Please print the material below word for word, keeping every line and its order unchanged.

-- Start Listing --

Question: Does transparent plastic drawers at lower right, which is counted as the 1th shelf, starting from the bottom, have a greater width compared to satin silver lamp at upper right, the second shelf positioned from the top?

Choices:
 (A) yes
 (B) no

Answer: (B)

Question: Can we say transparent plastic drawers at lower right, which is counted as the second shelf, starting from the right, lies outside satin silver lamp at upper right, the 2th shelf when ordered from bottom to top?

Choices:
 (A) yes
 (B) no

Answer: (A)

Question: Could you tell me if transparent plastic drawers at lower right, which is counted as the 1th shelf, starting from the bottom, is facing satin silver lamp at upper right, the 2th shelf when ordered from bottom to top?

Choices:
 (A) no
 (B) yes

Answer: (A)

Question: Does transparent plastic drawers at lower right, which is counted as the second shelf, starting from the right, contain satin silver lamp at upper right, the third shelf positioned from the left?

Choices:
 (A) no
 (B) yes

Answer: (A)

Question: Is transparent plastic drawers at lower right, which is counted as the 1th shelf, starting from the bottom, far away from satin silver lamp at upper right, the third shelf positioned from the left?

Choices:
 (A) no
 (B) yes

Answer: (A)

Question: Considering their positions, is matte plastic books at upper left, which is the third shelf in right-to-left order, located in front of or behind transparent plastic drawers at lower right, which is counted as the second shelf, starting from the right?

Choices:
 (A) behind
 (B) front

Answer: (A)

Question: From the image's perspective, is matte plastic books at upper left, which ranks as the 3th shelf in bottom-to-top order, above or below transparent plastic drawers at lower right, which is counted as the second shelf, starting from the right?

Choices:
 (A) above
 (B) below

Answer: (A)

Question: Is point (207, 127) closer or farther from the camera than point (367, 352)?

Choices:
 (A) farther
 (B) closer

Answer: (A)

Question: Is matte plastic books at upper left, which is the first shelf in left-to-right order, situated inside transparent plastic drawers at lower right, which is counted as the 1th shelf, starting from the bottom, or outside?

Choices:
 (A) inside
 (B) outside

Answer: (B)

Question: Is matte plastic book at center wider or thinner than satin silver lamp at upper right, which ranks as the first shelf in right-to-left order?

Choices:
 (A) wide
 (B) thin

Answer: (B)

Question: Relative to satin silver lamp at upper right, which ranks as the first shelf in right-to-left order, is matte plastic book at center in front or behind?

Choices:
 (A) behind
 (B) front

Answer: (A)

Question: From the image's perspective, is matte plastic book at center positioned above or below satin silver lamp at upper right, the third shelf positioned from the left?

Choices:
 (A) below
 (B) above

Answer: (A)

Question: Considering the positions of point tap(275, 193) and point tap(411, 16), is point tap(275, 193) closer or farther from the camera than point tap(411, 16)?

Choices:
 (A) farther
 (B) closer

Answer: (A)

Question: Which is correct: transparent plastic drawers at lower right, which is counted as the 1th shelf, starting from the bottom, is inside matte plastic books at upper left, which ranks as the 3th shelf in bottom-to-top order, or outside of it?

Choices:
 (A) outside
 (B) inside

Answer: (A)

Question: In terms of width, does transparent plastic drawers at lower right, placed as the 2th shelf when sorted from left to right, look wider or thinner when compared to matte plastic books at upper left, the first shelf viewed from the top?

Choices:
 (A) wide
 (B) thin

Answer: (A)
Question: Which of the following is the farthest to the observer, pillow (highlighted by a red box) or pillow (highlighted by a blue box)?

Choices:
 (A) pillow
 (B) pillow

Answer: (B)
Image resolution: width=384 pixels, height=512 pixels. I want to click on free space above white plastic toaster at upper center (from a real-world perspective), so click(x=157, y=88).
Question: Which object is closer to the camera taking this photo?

-- End Listing --

= Reply =
Question: Does transparent plastic drawers at lower right, which is counted as the 1th shelf, starting from the bottom, have a greater width compared to satin silver lamp at upper right, the second shelf positioned from the top?

Choices:
 (A) yes
 (B) no

Answer: (B)

Question: Can we say transparent plastic drawers at lower right, which is counted as the second shelf, starting from the right, lies outside satin silver lamp at upper right, the 2th shelf when ordered from bottom to top?

Choices:
 (A) yes
 (B) no

Answer: (A)

Question: Could you tell me if transparent plastic drawers at lower right, which is counted as the 1th shelf, starting from the bottom, is facing satin silver lamp at upper right, the 2th shelf when ordered from bottom to top?

Choices:
 (A) no
 (B) yes

Answer: (A)

Question: Does transparent plastic drawers at lower right, which is counted as the second shelf, starting from the right, contain satin silver lamp at upper right, the third shelf positioned from the left?

Choices:
 (A) no
 (B) yes

Answer: (A)

Question: Is transparent plastic drawers at lower right, which is counted as the 1th shelf, starting from the bottom, far away from satin silver lamp at upper right, the third shelf positioned from the left?

Choices:
 (A) no
 (B) yes

Answer: (A)

Question: Considering their positions, is matte plastic books at upper left, which is the third shelf in right-to-left order, located in front of or behind transparent plastic drawers at lower right, which is counted as the second shelf, starting from the right?

Choices:
 (A) behind
 (B) front

Answer: (A)

Question: From the image's perspective, is matte plastic books at upper left, which ranks as the 3th shelf in bottom-to-top order, above or below transparent plastic drawers at lower right, which is counted as the second shelf, starting from the right?

Choices:
 (A) above
 (B) below

Answer: (A)

Question: Is point (207, 127) closer or farther from the camera than point (367, 352)?

Choices:
 (A) farther
 (B) closer

Answer: (A)

Question: Is matte plastic books at upper left, which is the first shelf in left-to-right order, situated inside transparent plastic drawers at lower right, which is counted as the 1th shelf, starting from the bottom, or outside?

Choices:
 (A) inside
 (B) outside

Answer: (B)

Question: Is matte plastic book at center wider or thinner than satin silver lamp at upper right, which ranks as the first shelf in right-to-left order?

Choices:
 (A) wide
 (B) thin

Answer: (B)

Question: Relative to satin silver lamp at upper right, which ranks as the first shelf in right-to-left order, is matte plastic book at center in front or behind?

Choices:
 (A) behind
 (B) front

Answer: (A)

Question: From the image's perspective, is matte plastic book at center positioned above or below satin silver lamp at upper right, the third shelf positioned from the left?

Choices:
 (A) below
 (B) above

Answer: (A)

Question: Considering the positions of point tap(275, 193) and point tap(411, 16), is point tap(275, 193) closer or farther from the camera than point tap(411, 16)?

Choices:
 (A) farther
 (B) closer

Answer: (A)

Question: Which is correct: transparent plastic drawers at lower right, which is counted as the 1th shelf, starting from the bottom, is inside matte plastic books at upper left, which ranks as the 3th shelf in bottom-to-top order, or outside of it?

Choices:
 (A) outside
 (B) inside

Answer: (A)

Question: In terms of width, does transparent plastic drawers at lower right, placed as the 2th shelf when sorted from left to right, look wider or thinner when compared to matte plastic books at upper left, the first shelf viewed from the top?

Choices:
 (A) wide
 (B) thin

Answer: (A)
Question: Which of the following is the farthest to the observer, pillow (highlighted by a red box) or pillow (highlighted by a blue box)?

Choices:
 (A) pillow
 (B) pillow

Answer: (B)
Image resolution: width=384 pixels, height=512 pixels. I want to click on free space above white plastic toaster at upper center (from a real-world perspective), so click(x=157, y=88).
Question: Which object is closer to the camera taking this photo?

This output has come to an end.